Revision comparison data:
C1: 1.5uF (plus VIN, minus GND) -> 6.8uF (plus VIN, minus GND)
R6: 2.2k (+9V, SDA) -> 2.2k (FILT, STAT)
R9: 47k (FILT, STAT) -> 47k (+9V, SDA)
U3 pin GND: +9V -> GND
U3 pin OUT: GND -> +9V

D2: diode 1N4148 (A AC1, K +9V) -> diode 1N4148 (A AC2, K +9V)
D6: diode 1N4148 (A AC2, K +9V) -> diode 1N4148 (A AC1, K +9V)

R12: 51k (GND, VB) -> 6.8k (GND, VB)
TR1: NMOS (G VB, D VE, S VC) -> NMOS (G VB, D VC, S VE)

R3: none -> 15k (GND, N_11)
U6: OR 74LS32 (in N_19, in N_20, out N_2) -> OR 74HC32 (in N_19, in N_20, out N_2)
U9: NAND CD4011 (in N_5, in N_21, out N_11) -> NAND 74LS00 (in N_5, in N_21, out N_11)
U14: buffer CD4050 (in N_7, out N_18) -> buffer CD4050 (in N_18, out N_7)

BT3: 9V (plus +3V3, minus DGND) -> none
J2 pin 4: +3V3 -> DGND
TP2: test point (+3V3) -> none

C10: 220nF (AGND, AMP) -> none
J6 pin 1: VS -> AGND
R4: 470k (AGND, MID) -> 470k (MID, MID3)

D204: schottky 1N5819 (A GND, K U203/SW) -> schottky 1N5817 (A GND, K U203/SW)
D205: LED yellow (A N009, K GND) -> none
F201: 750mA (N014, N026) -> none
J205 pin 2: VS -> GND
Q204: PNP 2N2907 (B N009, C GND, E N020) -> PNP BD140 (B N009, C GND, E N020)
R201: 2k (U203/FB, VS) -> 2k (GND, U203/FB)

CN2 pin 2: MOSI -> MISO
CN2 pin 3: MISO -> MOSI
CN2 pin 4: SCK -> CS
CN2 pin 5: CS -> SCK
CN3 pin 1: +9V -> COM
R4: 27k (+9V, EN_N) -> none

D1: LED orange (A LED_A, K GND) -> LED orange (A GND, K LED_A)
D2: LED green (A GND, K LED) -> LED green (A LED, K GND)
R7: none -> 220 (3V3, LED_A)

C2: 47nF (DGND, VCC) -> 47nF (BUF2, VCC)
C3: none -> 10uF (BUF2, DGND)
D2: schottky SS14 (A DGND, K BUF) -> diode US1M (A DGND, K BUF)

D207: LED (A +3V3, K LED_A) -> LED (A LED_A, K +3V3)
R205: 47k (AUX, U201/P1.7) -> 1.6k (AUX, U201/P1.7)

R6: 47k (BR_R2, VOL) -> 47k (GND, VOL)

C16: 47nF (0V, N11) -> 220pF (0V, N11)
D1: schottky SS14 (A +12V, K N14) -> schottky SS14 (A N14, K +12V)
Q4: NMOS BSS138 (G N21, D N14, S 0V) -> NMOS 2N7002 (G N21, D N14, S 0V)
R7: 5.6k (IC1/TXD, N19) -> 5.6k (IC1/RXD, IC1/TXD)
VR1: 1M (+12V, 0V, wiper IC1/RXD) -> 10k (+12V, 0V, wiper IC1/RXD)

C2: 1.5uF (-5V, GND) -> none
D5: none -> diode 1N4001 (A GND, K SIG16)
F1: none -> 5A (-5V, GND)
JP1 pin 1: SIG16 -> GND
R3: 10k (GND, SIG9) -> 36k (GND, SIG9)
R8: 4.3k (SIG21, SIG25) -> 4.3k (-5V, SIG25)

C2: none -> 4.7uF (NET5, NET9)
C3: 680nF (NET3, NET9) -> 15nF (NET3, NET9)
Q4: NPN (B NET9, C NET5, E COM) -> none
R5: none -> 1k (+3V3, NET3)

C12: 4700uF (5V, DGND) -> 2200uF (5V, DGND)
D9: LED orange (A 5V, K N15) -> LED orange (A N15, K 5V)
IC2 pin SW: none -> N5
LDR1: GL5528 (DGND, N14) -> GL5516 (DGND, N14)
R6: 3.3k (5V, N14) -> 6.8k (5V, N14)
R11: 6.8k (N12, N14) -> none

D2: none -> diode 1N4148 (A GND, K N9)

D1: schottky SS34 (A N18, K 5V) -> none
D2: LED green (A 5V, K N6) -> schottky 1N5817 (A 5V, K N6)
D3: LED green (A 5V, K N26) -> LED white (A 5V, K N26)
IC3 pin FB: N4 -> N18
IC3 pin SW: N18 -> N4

— What you have to do —
Each entry above must be printed exactly as written.

— Answer space —
C1: 1.5uF (plus VIN, minus GND) -> 6.8uF (plus VIN, minus GND)
R6: 2.2k (+9V, SDA) -> 2.2k (FILT, STAT)
R9: 47k (FILT, STAT) -> 47k (+9V, SDA)
U3 pin GND: +9V -> GND
U3 pin OUT: GND -> +9V

D2: diode 1N4148 (A AC1, K +9V) -> diode 1N4148 (A AC2, K +9V)
D6: diode 1N4148 (A AC2, K +9V) -> diode 1N4148 (A AC1, K +9V)

R12: 51k (GND, VB) -> 6.8k (GND, VB)
TR1: NMOS (G VB, D VE, S VC) -> NMOS (G VB, D VC, S VE)

R3: none -> 15k (GND, N_11)
U6: OR 74LS32 (in N_19, in N_20, out N_2) -> OR 74HC32 (in N_19, in N_20, out N_2)
U9: NAND CD4011 (in N_5, in N_21, out N_11) -> NAND 74LS00 (in N_5, in N_21, out N_11)
U14: buffer CD4050 (in N_7, out N_18) -> buffer CD4050 (in N_18, out N_7)

BT3: 9V (plus +3V3, minus DGND) -> none
J2 pin 4: +3V3 -> DGND
TP2: test point (+3V3) -> none

C10: 220nF (AGND, AMP) -> none
J6 pin 1: VS -> AGND
R4: 470k (AGND, MID) -> 470k (MID, MID3)

D204: schottky 1N5819 (A GND, K U203/SW) -> schottky 1N5817 (A GND, K U203/SW)
D205: LED yellow (A N009, K GND) -> none
F201: 750mA (N014, N026) -> none
J205 pin 2: VS -> GND
Q204: PNP 2N2907 (B N009, C GND, E N020) -> PNP BD140 (B N009, C GND, E N020)
R201: 2k (U203/FB, VS) -> 2k (GND, U203/FB)

CN2 pin 2: MOSI -> MISO
CN2 pin 3: MISO -> MOSI
CN2 pin 4: SCK -> CS
CN2 pin 5: CS -> SCK
CN3 pin 1: +9V -> COM
R4: 27k (+9V, EN_N) -> none

D1: LED orange (A LED_A, K GND) -> LED orange (A GND, K LED_A)
D2: LED green (A GND, K LED) -> LED green (A LED, K GND)
R7: none -> 220 (3V3, LED_A)

C2: 47nF (DGND, VCC) -> 47nF (BUF2, VCC)
C3: none -> 10uF (BUF2, DGND)
D2: schottky SS14 (A DGND, K BUF) -> diode US1M (A DGND, K BUF)

D207: LED (A +3V3, K LED_A) -> LED (A LED_A, K +3V3)
R205: 47k (AUX, U201/P1.7) -> 1.6k (AUX, U201/P1.7)

R6: 47k (BR_R2, VOL) -> 47k (GND, VOL)

C16: 47nF (0V, N11) -> 220pF (0V, N11)
D1: schottky SS14 (A +12V, K N14) -> schottky SS14 (A N14, K +12V)
Q4: NMOS BSS138 (G N21, D N14, S 0V) -> NMOS 2N7002 (G N21, D N14, S 0V)
R7: 5.6k (IC1/TXD, N19) -> 5.6k (IC1/RXD, IC1/TXD)
VR1: 1M (+12V, 0V, wiper IC1/RXD) -> 10k (+12V, 0V, wiper IC1/RXD)

C2: 1.5uF (-5V, GND) -> none
D5: none -> diode 1N4001 (A GND, K SIG16)
F1: none -> 5A (-5V, GND)
JP1 pin 1: SIG16 -> GND
R3: 10k (GND, SIG9) -> 36k (GND, SIG9)
R8: 4.3k (SIG21, SIG25) -> 4.3k (-5V, SIG25)

C2: none -> 4.7uF (NET5, NET9)
C3: 680nF (NET3, NET9) -> 15nF (NET3, NET9)
Q4: NPN (B NET9, C NET5, E COM) -> none
R5: none -> 1k (+3V3, NET3)

C12: 4700uF (5V, DGND) -> 2200uF (5V, DGND)
D9: LED orange (A 5V, K N15) -> LED orange (A N15, K 5V)
IC2 pin SW: none -> N5
LDR1: GL5528 (DGND, N14) -> GL5516 (DGND, N14)
R6: 3.3k (5V, N14) -> 6.8k (5V, N14)
R11: 6.8k (N12, N14) -> none

D2: none -> diode 1N4148 (A GND, K N9)

D1: schottky SS34 (A N18, K 5V) -> none
D2: LED green (A 5V, K N6) -> schottky 1N5817 (A 5V, K N6)
D3: LED green (A 5V, K N26) -> LED white (A 5V, K N26)
IC3 pin FB: N4 -> N18
IC3 pin SW: N18 -> N4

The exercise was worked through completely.